__Information shown__:

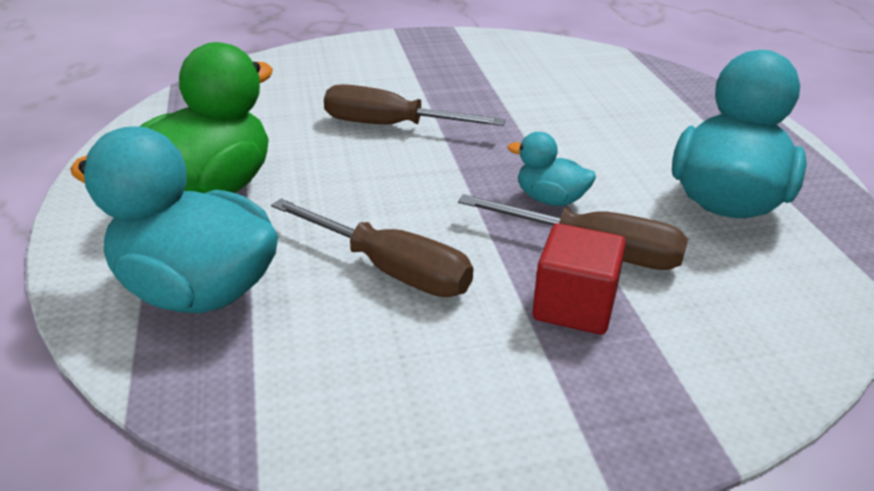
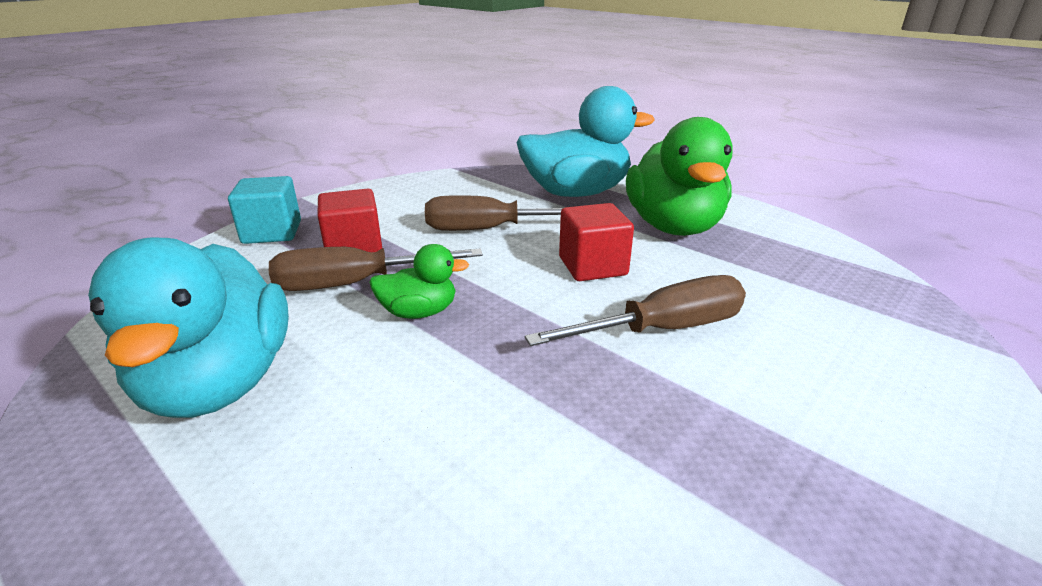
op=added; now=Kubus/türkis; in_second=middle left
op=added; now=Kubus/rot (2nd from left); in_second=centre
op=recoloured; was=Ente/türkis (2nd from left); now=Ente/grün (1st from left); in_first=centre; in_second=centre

__Work order__: Each line of the data above is to be output exactly; the pictures are not to appear.

__Task output__:
op=added; now=Kubus/türkis; in_second=middle left
op=added; now=Kubus/rot (2nd from left); in_second=centre
op=recoloured; was=Ente/türkis (2nd from left); now=Ente/grün (1st from left); in_first=centre; in_second=centre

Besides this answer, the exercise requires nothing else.